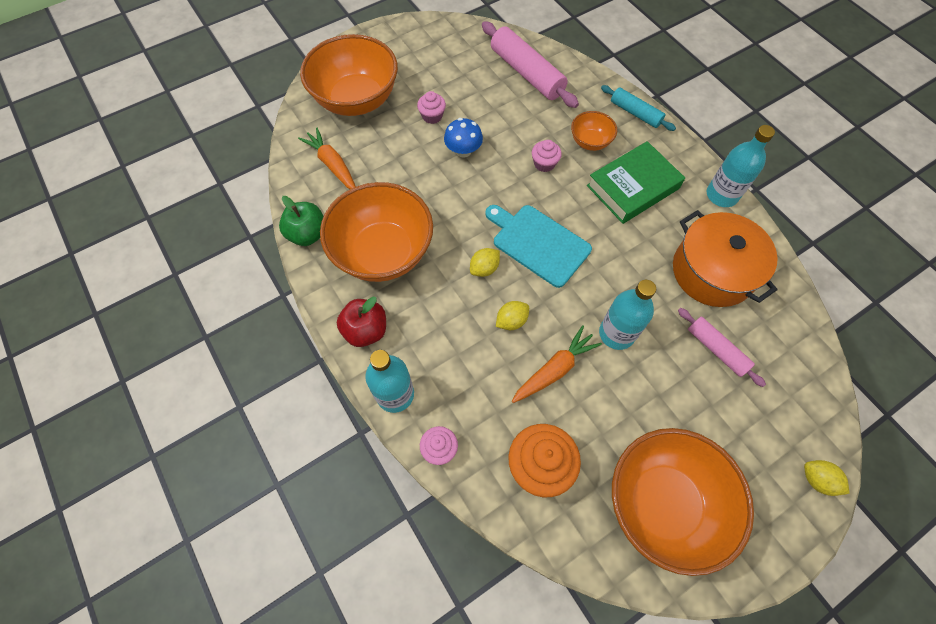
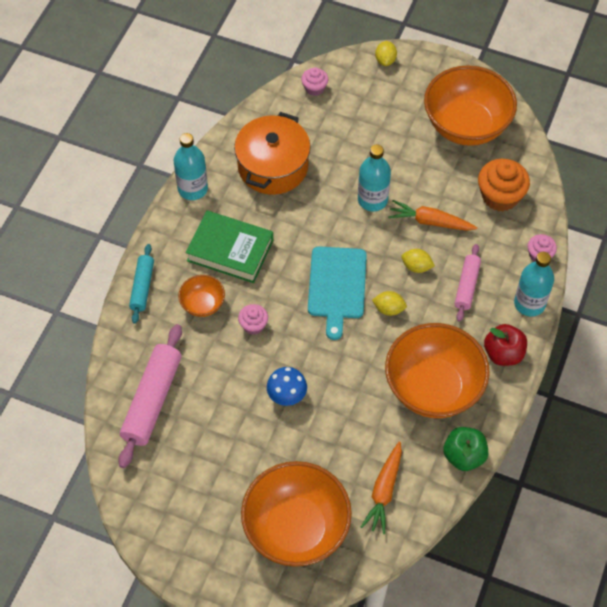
camera: 125 degrees left, 5 degrees down
(432, 116) = (266, 447): pink cupcake -> pink cupcake (314, 88)
(716, 349) = (337, 140): pink rolling pin -> pink rolling pin (466, 286)

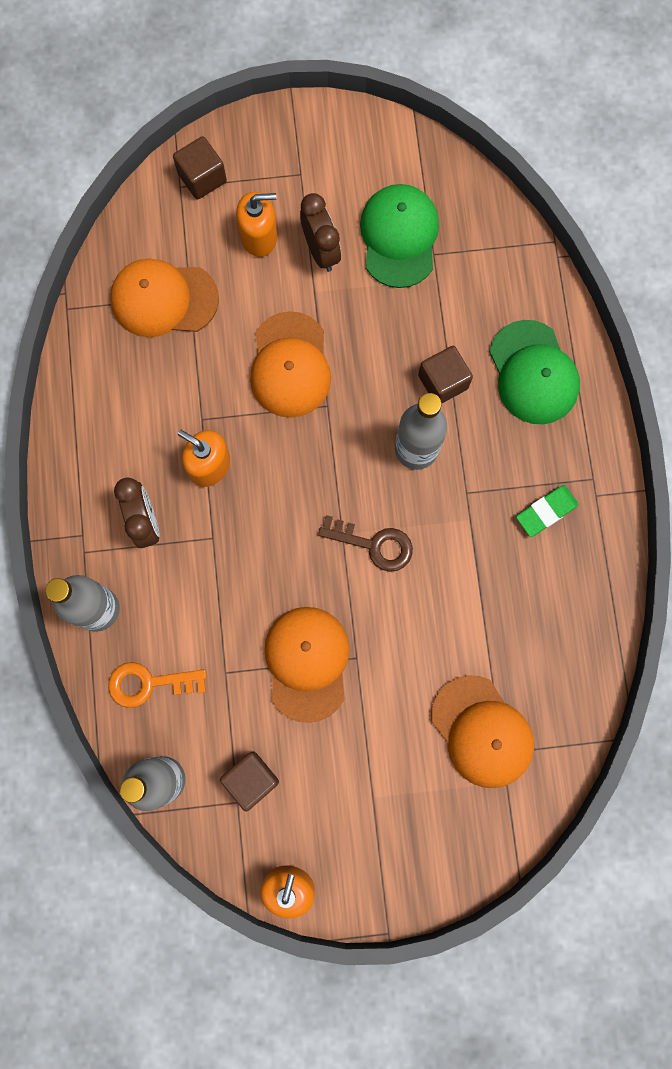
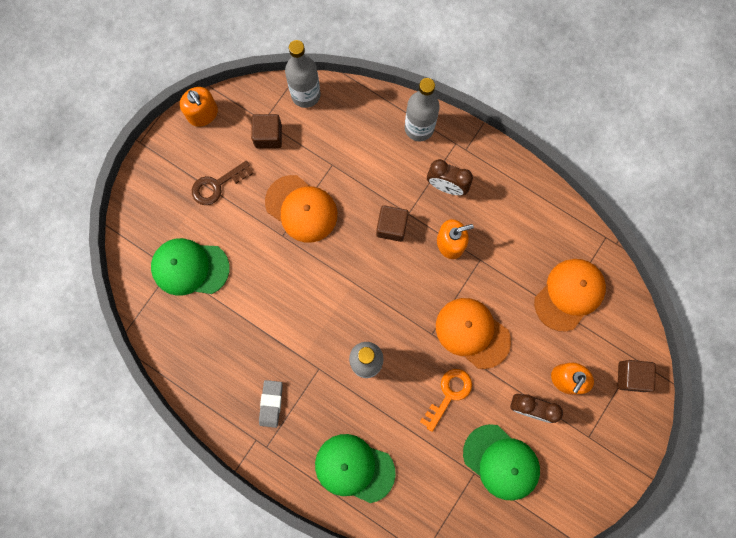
camera: 130 degrees right, 0 degrees up
(149, 683) = (359, 124): orange key -> orange key (449, 394)
(374, 544) = (333, 294): brown key -> brown key (217, 185)
(443, 382) = (392, 411): brown cube -> brown cube (391, 226)
(482, 731) = (190, 267): orange cap -> green cap
(546, 512) = (271, 403): green eraser -> grey eraser

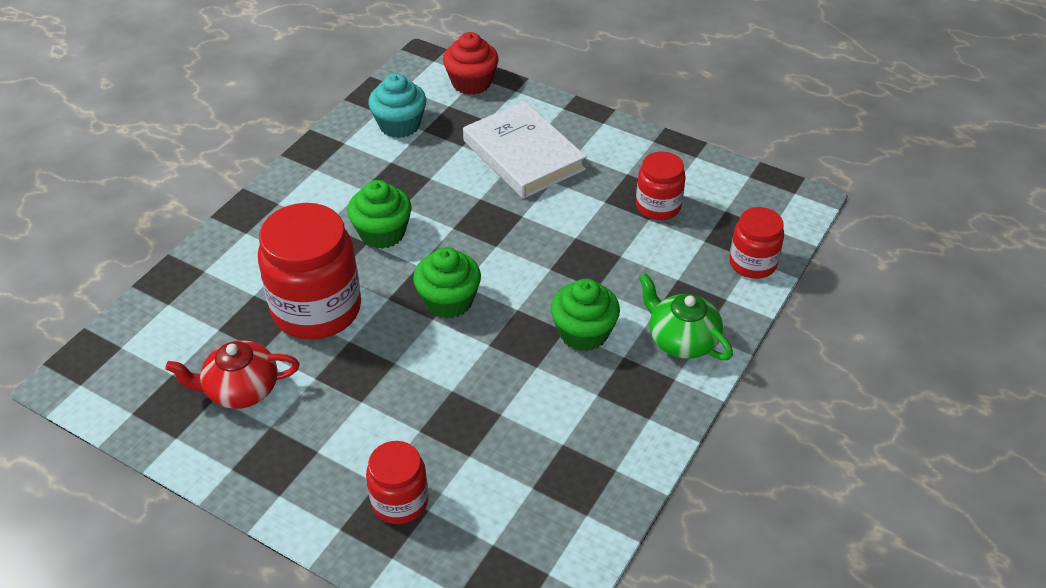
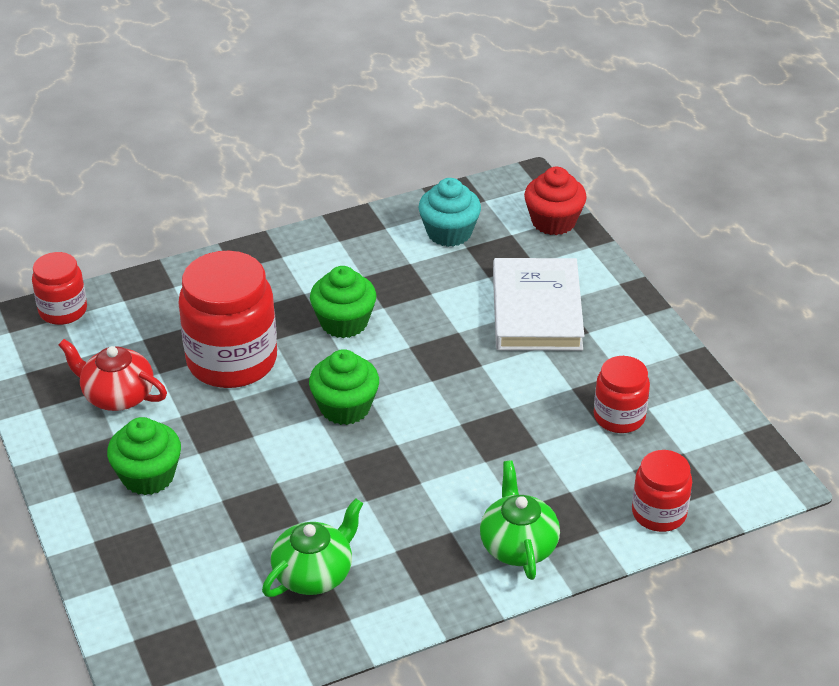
camera: 35 degrees right, 5 degrees down
(400, 501) = (156, 546): red jar -> red jar (63, 310)
(553, 449) = (314, 573): none -> green teapot
(583, 333) = (435, 493): green cupcake -> green cupcake (148, 476)

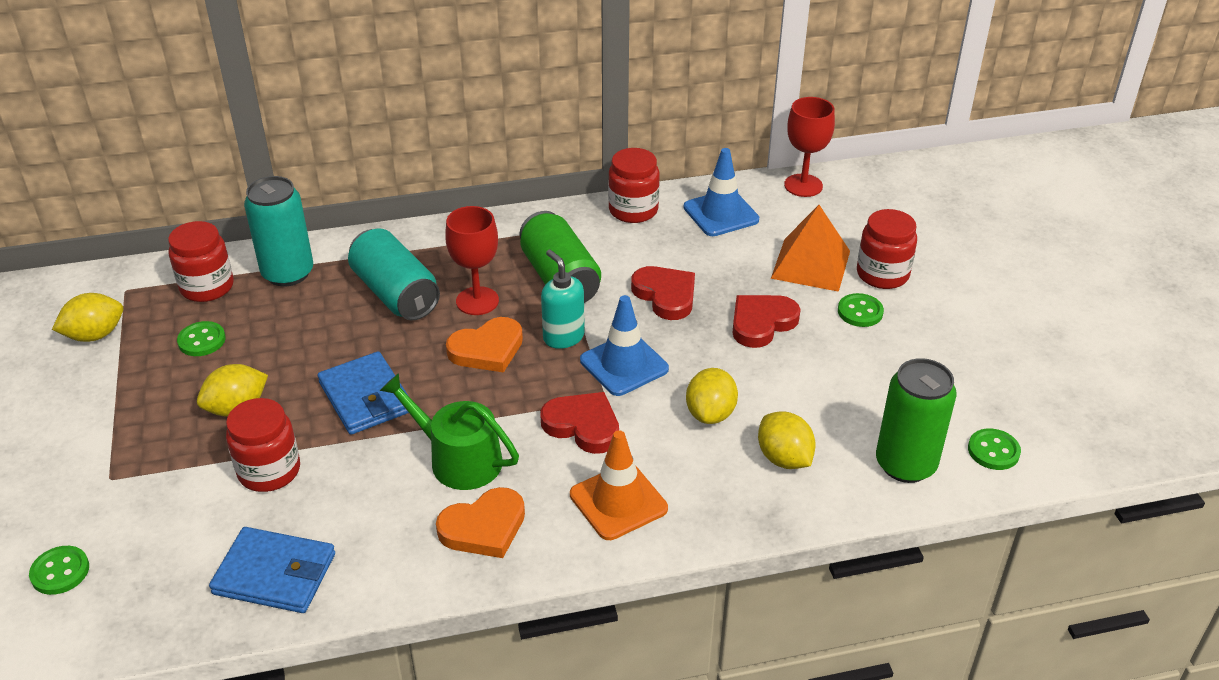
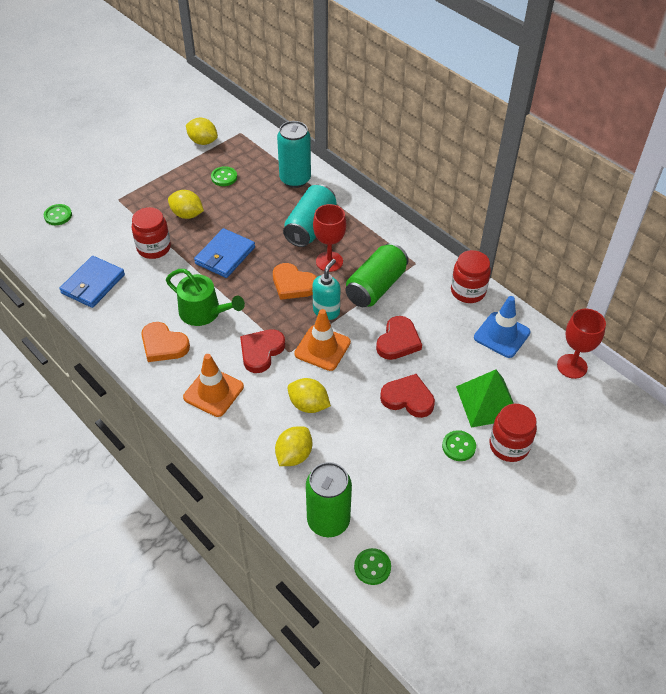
camera: 60 degrees right, 10 degrees up
(207, 287) = (263, 157): red jar -> none
(275, 574) = (93, 284): blue wallet -> blue wallet turned 45 degrees clockwise
(458, 459) = (204, 312): green watering can -> green watering can turned 120 degrees clockwise
(583, 425) = (261, 351): red heart -> red heart turned 150 degrees counterclockwise
(624, 365) = (322, 348): blue traffic cone -> orange traffic cone
(710, 413) = (308, 405): yellow lemon -> yellow lemon turned 45 degrees clockwise
(810, 264) = (487, 402): orange pyramid -> green pyramid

— Activity —
What lines in the data include the string "brown"? Copy each one.

— Problem solution —
(374, 544) = (333, 294): brown key -> brown key (217, 185)
(443, 382) = (392, 411): brown cube -> brown cube (391, 226)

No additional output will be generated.